Stored entries:
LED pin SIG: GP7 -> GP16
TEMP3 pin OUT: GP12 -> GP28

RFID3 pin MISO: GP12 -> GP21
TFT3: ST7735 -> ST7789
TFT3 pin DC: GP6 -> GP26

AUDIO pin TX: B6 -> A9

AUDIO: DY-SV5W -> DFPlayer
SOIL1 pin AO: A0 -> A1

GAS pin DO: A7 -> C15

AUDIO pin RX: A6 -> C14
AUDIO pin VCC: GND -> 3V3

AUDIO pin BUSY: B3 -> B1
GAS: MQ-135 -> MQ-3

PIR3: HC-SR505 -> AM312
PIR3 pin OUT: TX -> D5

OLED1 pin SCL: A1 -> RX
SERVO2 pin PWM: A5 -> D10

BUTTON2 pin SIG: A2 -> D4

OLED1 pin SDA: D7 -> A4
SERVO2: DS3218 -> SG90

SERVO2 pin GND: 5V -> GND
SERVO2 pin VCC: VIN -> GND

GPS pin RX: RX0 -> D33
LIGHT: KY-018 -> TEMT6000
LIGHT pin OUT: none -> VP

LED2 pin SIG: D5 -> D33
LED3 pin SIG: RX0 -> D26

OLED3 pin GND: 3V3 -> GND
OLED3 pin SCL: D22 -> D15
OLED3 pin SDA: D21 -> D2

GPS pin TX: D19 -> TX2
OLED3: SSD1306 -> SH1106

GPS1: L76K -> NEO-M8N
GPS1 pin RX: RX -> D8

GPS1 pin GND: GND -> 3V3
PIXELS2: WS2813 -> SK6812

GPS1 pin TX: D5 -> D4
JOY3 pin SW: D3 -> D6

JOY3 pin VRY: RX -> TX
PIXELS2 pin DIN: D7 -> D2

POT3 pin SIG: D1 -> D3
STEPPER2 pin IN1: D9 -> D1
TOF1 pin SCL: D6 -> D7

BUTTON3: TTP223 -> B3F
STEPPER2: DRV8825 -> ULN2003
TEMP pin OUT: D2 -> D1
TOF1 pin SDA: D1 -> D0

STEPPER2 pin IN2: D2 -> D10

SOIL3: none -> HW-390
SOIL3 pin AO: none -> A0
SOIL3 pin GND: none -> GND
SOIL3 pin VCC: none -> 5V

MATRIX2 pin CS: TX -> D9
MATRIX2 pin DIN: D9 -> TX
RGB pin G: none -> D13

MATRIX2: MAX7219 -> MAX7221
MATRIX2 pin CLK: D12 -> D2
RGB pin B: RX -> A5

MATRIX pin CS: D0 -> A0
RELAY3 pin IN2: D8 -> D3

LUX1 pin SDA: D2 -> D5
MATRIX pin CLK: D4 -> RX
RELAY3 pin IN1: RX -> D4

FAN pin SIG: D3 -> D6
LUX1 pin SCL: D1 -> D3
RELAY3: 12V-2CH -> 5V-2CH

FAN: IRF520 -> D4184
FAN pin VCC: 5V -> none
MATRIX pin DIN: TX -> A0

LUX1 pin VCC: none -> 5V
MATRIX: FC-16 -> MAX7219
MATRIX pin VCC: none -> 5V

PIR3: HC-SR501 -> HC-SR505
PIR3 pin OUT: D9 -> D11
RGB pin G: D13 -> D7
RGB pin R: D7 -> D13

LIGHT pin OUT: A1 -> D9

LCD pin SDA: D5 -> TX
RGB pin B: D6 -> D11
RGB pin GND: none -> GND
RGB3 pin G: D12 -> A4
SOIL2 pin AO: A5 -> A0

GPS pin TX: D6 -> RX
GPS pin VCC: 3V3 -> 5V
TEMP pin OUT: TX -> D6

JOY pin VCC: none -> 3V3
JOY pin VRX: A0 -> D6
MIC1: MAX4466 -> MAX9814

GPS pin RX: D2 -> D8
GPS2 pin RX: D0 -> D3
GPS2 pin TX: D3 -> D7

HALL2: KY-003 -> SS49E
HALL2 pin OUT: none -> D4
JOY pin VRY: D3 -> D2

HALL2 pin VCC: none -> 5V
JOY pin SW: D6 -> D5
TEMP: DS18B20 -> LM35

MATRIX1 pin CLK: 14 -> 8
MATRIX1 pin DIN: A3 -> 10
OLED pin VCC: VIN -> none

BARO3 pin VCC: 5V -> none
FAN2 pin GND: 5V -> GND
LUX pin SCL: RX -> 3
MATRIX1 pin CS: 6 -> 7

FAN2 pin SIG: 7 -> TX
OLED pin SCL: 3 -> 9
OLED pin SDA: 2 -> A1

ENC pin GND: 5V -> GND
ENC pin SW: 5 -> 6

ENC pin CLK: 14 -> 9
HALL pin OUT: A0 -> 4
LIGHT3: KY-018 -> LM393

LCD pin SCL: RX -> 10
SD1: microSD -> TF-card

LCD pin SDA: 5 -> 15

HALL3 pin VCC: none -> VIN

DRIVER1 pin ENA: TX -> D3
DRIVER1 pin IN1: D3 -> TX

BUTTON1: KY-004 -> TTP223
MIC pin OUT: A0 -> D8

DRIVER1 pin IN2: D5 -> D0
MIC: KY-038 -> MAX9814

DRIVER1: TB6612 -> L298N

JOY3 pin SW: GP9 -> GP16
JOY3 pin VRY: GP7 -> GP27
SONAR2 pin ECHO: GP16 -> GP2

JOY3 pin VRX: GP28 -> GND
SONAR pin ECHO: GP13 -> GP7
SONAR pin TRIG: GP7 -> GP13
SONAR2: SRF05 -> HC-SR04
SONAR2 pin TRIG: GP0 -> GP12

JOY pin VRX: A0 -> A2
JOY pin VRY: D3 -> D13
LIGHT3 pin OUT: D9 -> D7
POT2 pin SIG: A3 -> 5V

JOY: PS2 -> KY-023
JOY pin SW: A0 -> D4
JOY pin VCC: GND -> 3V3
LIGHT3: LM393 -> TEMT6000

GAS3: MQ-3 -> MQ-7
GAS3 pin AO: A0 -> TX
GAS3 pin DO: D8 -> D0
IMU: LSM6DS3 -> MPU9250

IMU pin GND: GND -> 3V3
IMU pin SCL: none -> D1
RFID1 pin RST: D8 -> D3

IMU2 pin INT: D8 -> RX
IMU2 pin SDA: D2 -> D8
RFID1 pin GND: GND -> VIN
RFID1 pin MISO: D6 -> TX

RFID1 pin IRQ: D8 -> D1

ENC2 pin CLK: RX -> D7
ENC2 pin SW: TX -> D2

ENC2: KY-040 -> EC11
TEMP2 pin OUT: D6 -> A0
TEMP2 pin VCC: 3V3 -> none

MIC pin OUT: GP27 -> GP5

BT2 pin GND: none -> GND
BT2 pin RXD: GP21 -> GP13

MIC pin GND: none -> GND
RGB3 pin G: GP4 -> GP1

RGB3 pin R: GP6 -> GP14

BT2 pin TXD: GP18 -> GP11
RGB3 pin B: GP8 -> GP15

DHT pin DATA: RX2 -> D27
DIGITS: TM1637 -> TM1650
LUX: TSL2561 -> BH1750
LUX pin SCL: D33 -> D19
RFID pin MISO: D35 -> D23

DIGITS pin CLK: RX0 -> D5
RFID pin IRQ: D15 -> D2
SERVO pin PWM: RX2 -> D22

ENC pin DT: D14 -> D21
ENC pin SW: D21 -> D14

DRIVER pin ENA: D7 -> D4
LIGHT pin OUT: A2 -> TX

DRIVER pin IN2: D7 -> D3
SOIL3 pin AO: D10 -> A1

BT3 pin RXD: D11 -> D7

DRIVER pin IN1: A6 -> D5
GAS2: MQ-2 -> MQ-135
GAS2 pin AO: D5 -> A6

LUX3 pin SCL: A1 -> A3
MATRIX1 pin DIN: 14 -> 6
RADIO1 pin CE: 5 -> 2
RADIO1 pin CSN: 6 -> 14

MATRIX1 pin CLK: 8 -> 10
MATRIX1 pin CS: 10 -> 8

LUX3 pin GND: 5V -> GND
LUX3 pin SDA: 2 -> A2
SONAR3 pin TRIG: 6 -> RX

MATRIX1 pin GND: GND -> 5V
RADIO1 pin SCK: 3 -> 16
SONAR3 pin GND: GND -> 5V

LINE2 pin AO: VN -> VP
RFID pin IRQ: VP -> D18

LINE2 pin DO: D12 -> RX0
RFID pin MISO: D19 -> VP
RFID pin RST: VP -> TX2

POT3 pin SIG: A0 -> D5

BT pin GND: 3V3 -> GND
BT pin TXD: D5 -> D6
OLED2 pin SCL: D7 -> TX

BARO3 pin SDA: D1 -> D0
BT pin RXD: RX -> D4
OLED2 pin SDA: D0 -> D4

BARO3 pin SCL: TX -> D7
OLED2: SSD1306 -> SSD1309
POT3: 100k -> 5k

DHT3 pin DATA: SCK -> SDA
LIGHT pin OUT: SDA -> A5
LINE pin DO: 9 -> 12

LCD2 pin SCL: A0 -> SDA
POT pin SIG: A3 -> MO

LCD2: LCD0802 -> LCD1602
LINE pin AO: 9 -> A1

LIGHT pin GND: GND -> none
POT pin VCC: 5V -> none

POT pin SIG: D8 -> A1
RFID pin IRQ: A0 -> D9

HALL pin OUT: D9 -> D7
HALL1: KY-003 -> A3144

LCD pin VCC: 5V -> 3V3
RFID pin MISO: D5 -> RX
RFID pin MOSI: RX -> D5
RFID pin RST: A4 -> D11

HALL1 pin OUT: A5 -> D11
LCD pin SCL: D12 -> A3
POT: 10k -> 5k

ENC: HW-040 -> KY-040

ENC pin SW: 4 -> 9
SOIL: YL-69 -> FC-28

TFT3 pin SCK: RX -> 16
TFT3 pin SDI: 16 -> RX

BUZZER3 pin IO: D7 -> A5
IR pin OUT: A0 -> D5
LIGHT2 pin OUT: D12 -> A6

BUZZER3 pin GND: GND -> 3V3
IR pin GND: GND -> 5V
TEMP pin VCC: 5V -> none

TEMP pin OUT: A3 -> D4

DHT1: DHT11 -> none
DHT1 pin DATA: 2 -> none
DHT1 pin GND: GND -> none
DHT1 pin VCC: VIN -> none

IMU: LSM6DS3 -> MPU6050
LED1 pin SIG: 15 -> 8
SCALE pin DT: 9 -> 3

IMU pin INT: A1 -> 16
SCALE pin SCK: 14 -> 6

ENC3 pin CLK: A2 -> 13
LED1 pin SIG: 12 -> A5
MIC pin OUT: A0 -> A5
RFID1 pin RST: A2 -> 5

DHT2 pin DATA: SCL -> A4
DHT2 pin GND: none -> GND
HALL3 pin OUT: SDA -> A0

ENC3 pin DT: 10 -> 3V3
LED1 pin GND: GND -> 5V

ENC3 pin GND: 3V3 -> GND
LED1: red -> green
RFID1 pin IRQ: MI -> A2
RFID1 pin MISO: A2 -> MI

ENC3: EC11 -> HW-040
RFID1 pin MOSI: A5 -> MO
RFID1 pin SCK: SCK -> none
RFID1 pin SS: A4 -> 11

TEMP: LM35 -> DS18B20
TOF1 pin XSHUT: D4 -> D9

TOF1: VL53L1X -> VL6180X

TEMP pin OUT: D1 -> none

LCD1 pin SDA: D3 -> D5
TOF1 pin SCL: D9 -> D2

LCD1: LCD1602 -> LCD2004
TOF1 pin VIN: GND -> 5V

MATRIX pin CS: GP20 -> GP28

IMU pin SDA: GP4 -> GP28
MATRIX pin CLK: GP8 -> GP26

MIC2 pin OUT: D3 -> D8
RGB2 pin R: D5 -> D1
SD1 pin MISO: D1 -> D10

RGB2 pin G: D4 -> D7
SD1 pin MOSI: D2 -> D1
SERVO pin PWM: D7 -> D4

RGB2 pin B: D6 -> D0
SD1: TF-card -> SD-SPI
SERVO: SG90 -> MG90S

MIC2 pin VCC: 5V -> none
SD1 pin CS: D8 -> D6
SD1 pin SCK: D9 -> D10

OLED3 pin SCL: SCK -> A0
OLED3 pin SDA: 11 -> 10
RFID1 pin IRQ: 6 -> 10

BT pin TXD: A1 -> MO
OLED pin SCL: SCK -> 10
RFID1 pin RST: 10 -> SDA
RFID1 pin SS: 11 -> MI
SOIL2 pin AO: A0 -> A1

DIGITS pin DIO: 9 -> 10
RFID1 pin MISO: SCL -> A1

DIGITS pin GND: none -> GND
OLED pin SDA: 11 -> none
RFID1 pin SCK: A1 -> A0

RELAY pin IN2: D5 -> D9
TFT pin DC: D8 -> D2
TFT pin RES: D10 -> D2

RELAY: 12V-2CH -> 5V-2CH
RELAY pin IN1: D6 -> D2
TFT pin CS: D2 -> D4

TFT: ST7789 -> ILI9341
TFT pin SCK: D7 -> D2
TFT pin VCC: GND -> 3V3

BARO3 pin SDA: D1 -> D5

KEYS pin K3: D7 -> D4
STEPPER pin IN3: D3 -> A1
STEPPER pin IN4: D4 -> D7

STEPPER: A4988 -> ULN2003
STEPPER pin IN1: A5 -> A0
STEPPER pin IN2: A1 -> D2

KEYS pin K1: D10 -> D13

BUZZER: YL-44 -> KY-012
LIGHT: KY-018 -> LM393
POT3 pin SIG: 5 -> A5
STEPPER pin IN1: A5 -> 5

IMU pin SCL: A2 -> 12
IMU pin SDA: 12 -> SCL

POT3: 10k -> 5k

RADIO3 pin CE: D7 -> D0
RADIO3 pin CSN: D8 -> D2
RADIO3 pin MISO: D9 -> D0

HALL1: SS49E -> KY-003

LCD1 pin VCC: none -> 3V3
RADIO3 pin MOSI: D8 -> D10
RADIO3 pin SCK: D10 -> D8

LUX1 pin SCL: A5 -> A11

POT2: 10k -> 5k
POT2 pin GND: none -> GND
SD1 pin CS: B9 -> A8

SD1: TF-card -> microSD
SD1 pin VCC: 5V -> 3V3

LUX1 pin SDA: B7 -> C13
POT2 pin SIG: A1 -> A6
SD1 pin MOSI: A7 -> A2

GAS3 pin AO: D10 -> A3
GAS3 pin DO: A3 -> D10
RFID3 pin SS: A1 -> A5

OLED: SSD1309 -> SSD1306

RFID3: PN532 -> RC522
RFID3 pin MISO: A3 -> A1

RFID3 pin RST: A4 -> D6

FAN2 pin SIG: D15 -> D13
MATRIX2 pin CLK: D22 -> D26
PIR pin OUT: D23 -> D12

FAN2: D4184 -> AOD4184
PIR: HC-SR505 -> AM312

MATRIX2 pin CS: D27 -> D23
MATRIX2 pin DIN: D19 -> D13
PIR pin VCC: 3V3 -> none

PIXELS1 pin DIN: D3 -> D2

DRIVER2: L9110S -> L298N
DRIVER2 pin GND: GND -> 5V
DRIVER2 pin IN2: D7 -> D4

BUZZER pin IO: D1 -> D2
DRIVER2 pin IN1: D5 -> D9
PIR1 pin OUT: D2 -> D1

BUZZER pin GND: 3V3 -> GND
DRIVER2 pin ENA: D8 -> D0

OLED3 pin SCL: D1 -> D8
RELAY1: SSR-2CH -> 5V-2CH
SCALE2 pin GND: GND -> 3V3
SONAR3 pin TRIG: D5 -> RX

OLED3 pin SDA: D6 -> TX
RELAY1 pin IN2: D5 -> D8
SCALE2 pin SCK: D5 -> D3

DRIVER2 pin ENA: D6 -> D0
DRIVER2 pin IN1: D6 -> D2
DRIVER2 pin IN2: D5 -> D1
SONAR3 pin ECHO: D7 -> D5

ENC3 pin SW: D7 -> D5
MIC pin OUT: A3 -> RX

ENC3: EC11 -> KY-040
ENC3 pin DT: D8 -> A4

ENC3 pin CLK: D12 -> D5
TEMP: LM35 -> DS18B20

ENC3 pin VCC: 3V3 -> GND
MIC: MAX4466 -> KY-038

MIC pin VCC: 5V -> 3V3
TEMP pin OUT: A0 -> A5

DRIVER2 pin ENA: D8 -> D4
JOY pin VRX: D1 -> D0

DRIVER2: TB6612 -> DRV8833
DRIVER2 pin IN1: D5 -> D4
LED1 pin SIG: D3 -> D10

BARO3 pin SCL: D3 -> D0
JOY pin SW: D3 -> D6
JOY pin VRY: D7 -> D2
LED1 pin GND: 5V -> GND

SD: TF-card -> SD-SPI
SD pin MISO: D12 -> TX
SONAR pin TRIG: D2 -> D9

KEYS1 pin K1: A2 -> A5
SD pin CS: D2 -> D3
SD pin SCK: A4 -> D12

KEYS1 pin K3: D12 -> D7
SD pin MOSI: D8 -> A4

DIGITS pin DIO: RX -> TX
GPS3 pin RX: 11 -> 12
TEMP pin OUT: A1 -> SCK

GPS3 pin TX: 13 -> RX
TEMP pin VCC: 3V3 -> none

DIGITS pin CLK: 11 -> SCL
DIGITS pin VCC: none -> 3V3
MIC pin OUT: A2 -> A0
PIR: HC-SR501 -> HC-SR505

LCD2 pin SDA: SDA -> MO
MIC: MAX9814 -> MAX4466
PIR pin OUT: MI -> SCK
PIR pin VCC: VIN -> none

Prompt: The lines above from the one containing "RFID1 pin IRQ: 6 -> 10" through the one containing "OLED pin SDA: 11 -> none" are to be set down exactly, and no others.

Task response:
RFID1 pin IRQ: 6 -> 10

BT pin TXD: A1 -> MO
OLED pin SCL: SCK -> 10
RFID1 pin RST: 10 -> SDA
RFID1 pin SS: 11 -> MI
SOIL2 pin AO: A0 -> A1

DIGITS pin DIO: 9 -> 10
RFID1 pin MISO: SCL -> A1

DIGITS pin GND: none -> GND
OLED pin SDA: 11 -> none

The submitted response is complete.